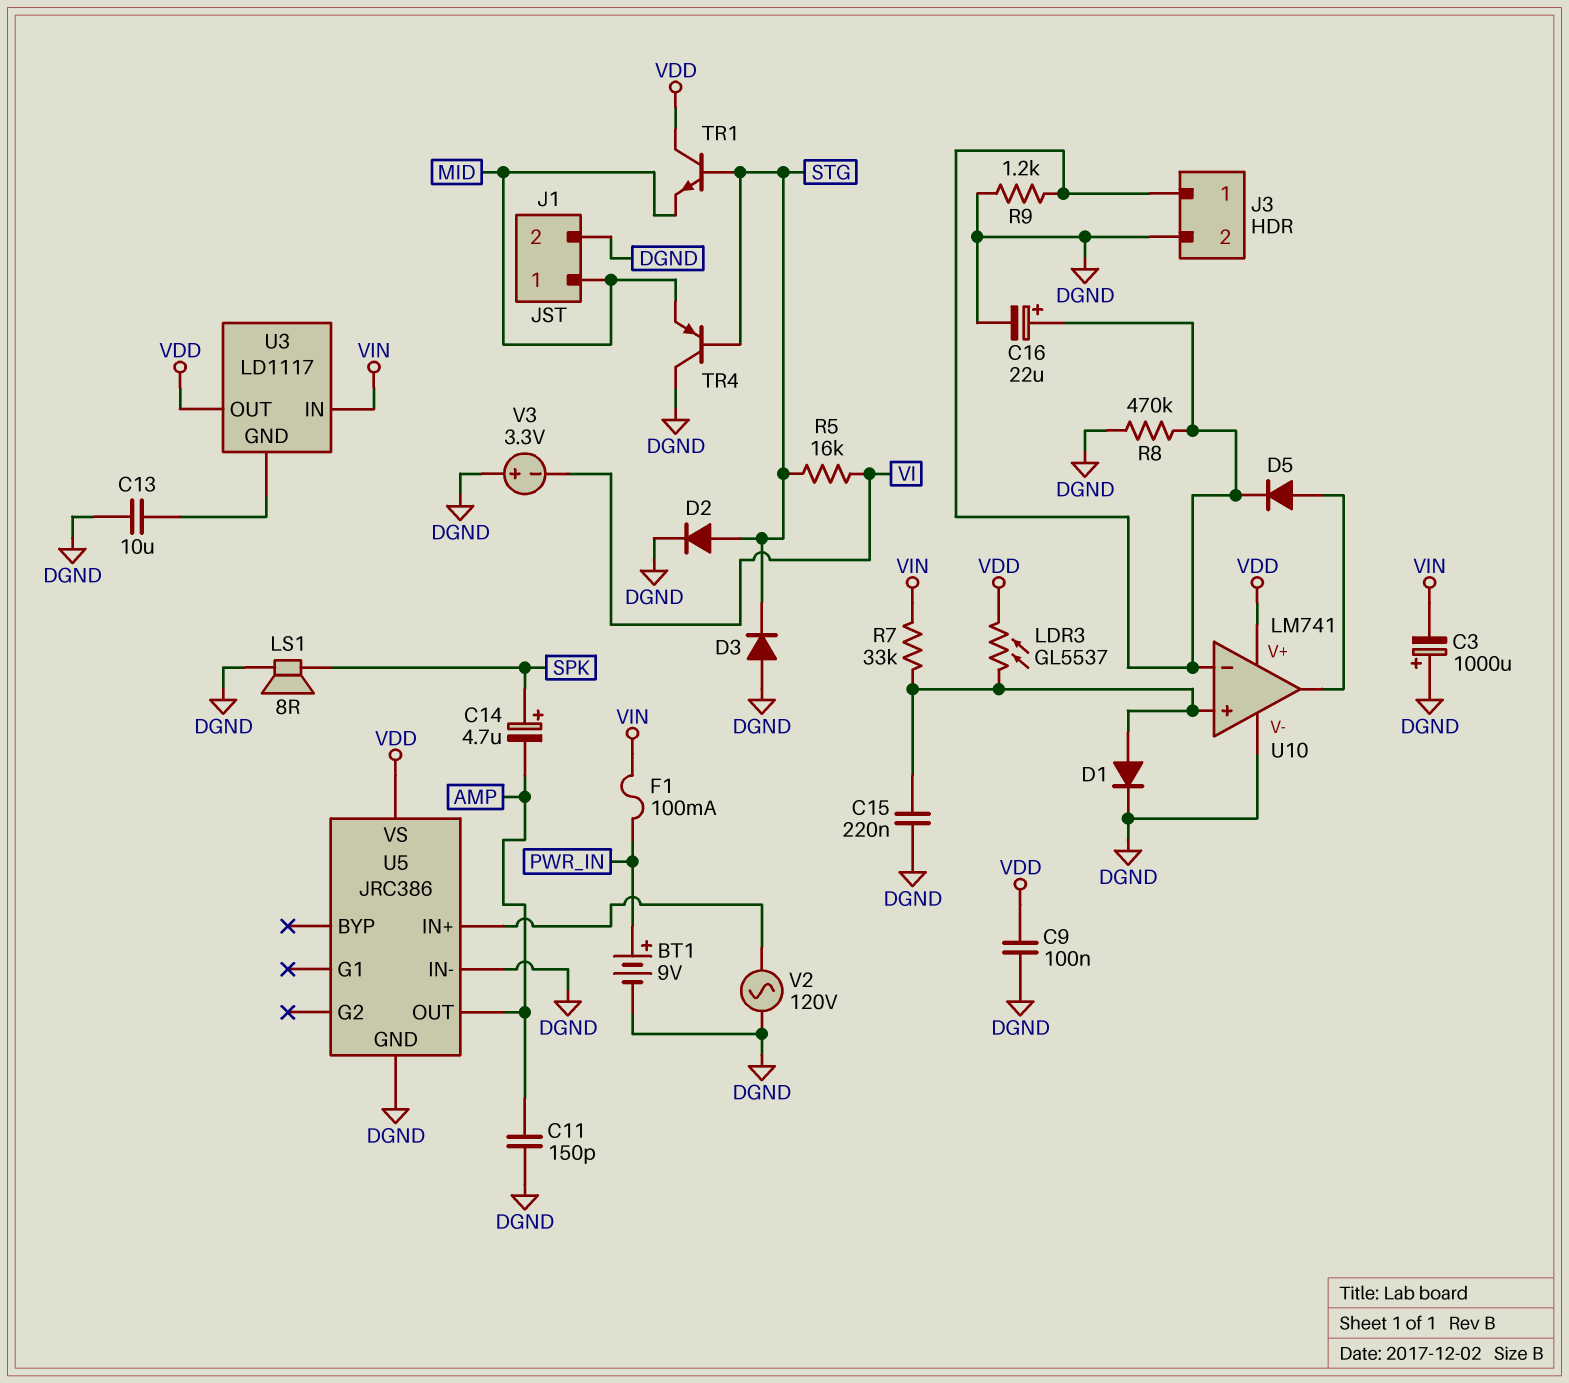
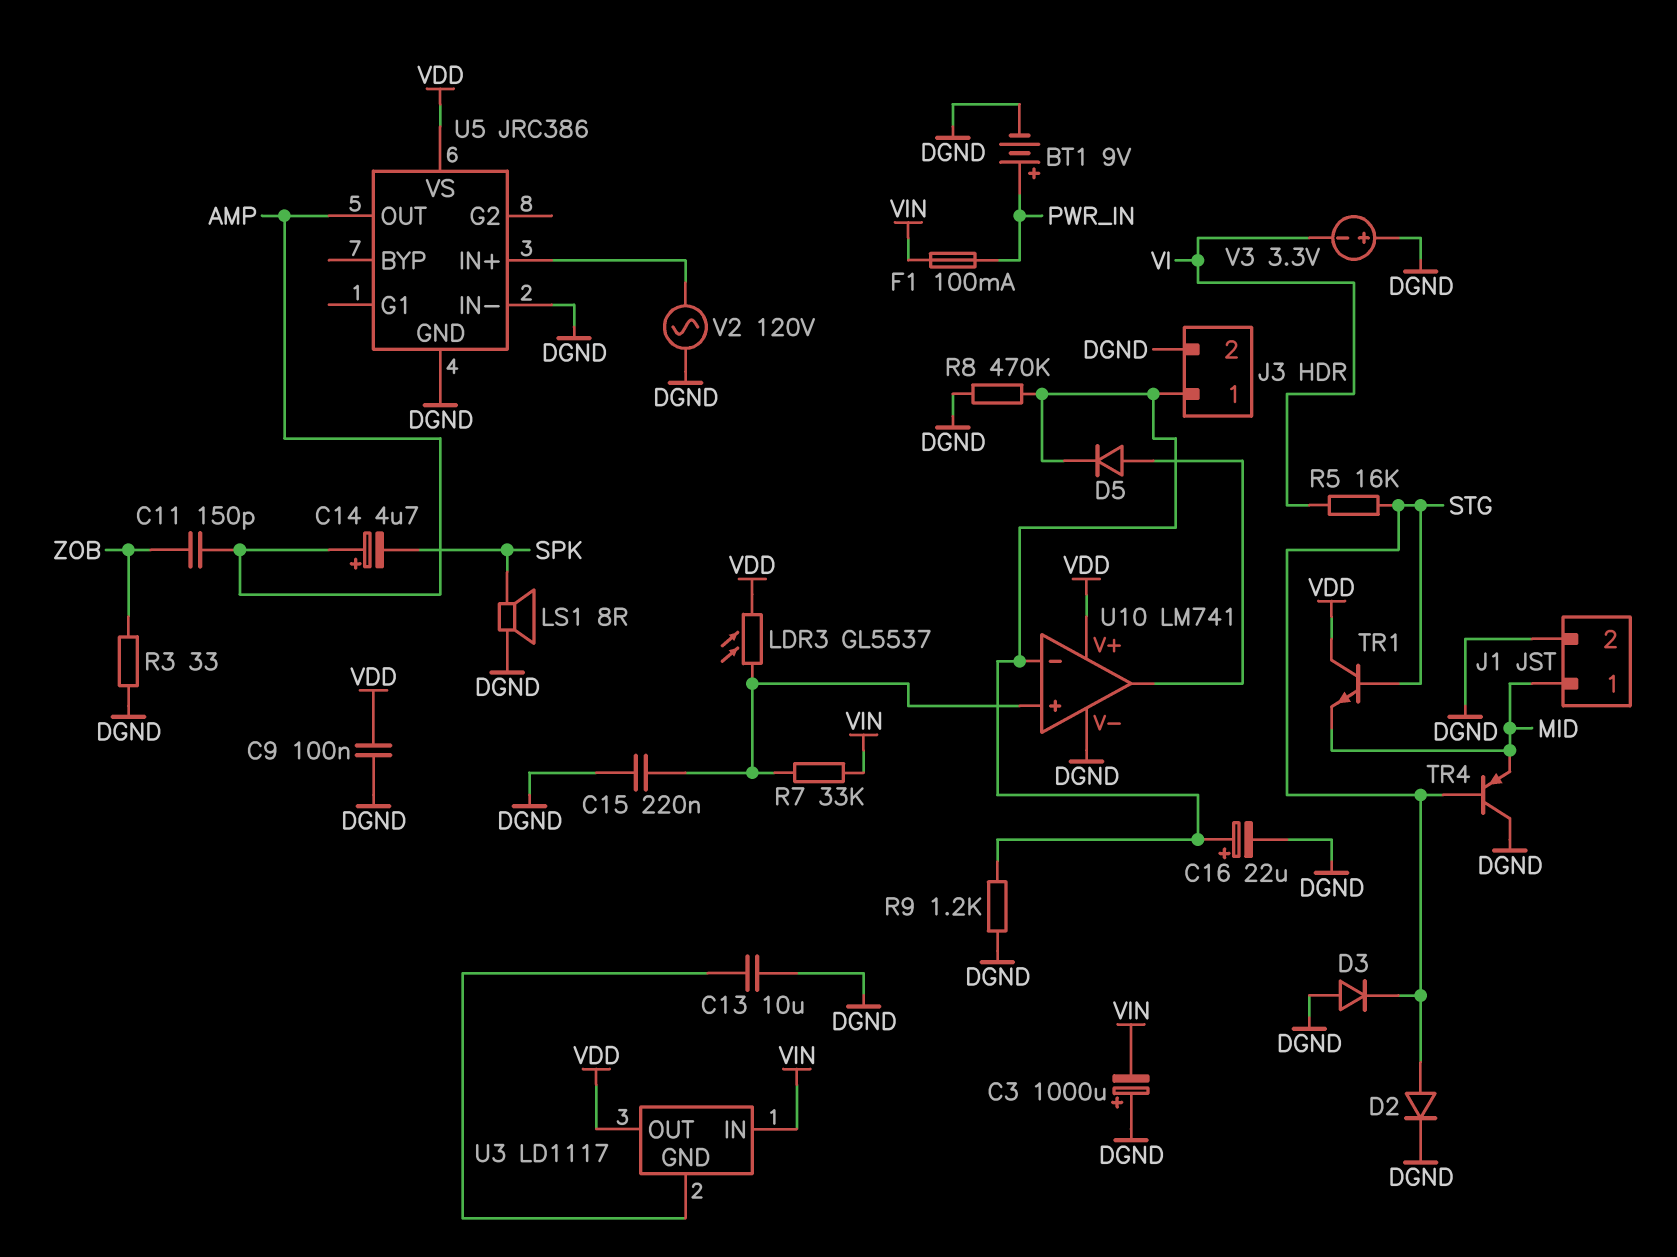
C11: 150pF (AMP, DGND) -> 150pF (AMP, ZOB)
C14: 4.7uF (plus SPK, minus AMP) -> 4.7uF (plus AMP, minus SPK)
D1: diode (A U10/in+, K DGND) -> none
R3: none -> 33 (DGND, ZOB)

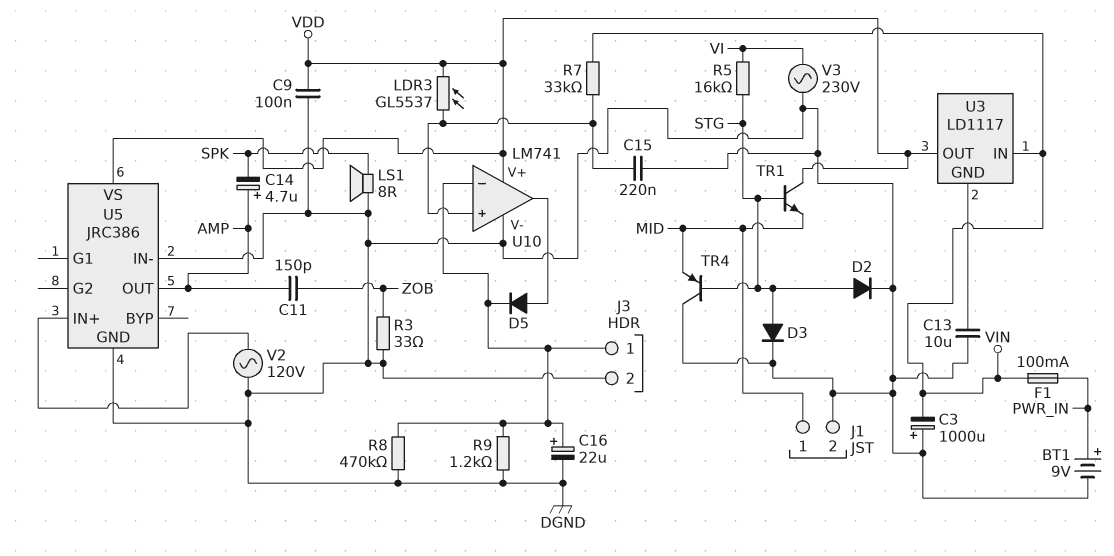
D3: diode (A DGND, K STG) -> diode (A STG, K DGND)
V3: 3.3V (plus DGND, minus VI) -> AC 230V (DGND, VI)

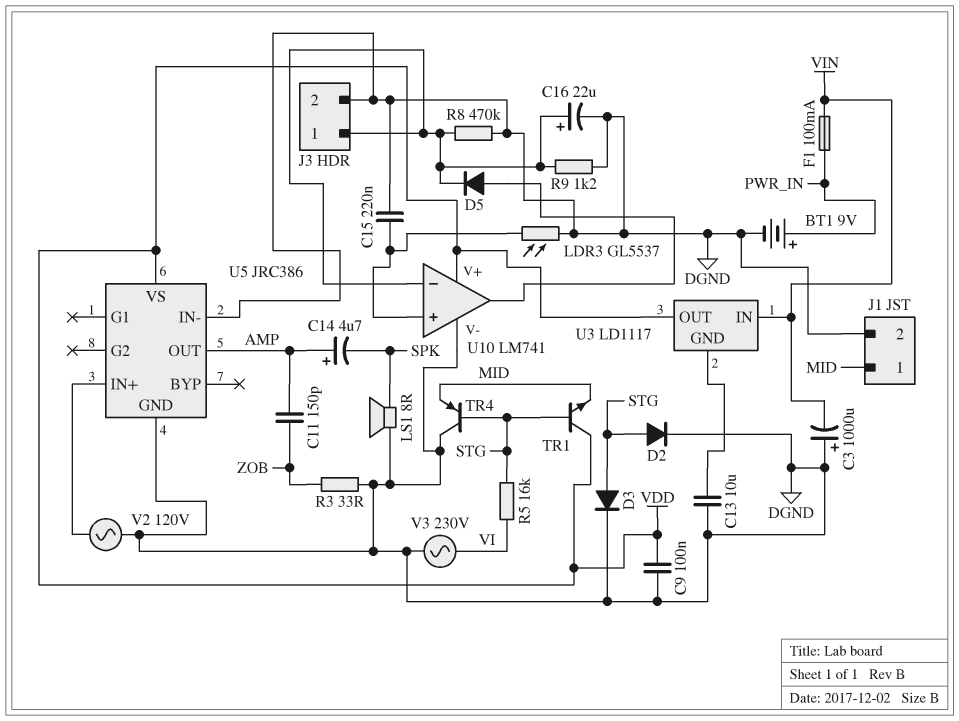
LDR3: GL5537 (U10/in+, VDD) -> GL5537 (DGND, U10/in+)
R7: 33k (U10/in+, VIN) -> none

※ ※ ※

WHAT THE EXERCISE ASKS:
Reproduce every record word for word. The copy must contain no pictures.

REPLY:
C11: 150pF (AMP, DGND) -> 150pF (AMP, ZOB)
C14: 4.7uF (plus SPK, minus AMP) -> 4.7uF (plus AMP, minus SPK)
D1: diode (A U10/in+, K DGND) -> none
R3: none -> 33 (DGND, ZOB)

D3: diode (A DGND, K STG) -> diode (A STG, K DGND)
V3: 3.3V (plus DGND, minus VI) -> AC 230V (DGND, VI)

LDR3: GL5537 (U10/in+, VDD) -> GL5537 (DGND, U10/in+)
R7: 33k (U10/in+, VIN) -> none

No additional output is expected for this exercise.